__Material to process__
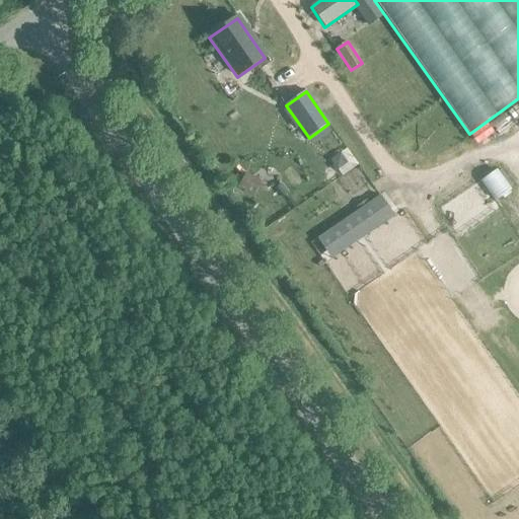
[(335,159),(334,165),(338,170),(347,163),(341,154),(335,159)]
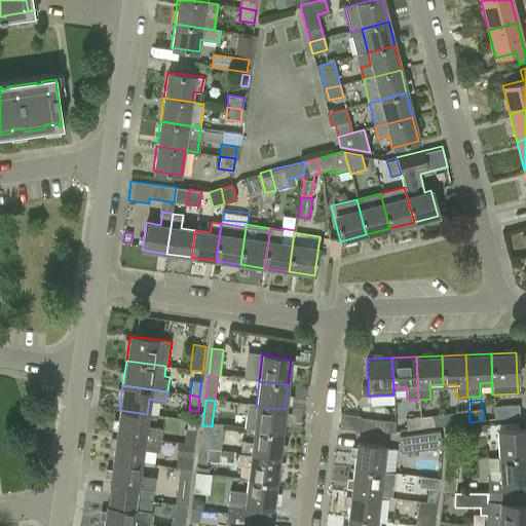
[(518,404),(493,405),(493,417),(519,416),(518,404)]
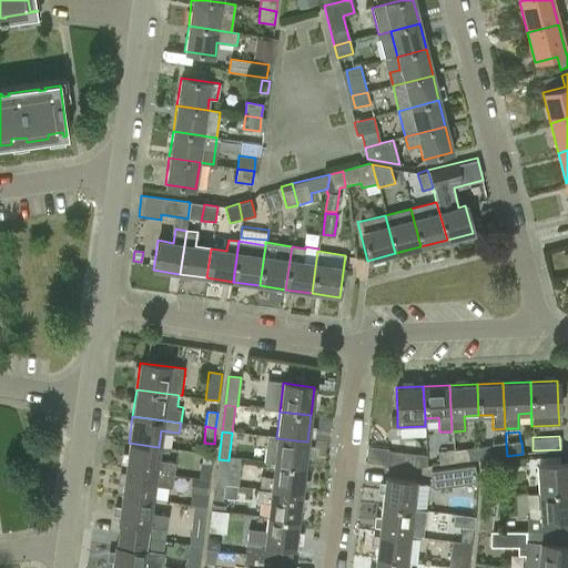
[(263,464),(274,465),(303,468),(307,442),(276,438),(266,437),(263,464)]
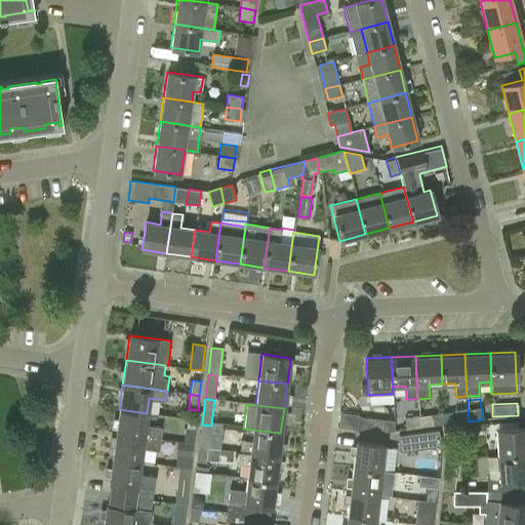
[(119,409),(116,433),(161,439),(162,427),(146,425),(147,413),(119,409)]
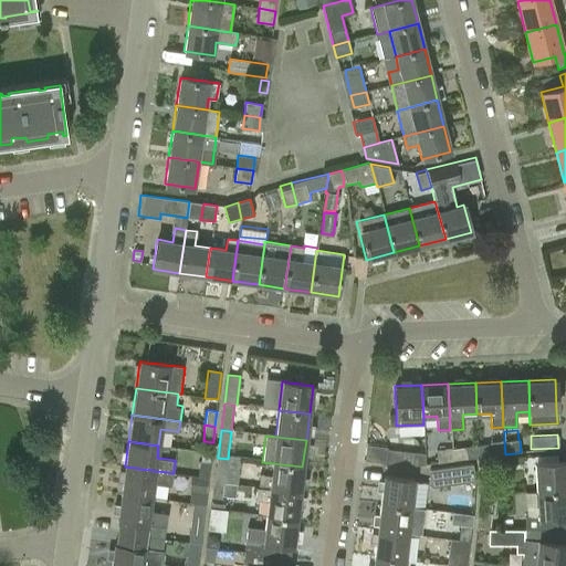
[(504,442),(478,446),(479,458),(505,454),(504,442)]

__Instructions for the task__
Copy out all the records exactly, excluding pictures.

__Your solution__
[(335,159),(334,165),(338,170),(347,163),(341,154),(335,159)]
[(518,404),(493,405),(493,417),(519,416),(518,404)]
[(263,464),(274,465),(303,468),(307,442),(276,438),(266,437),(263,464)]
[(119,409),(116,433),(161,439),(162,427),(146,425),(147,413),(119,409)]
[(504,442),(478,446),(479,458),(505,454),(504,442)]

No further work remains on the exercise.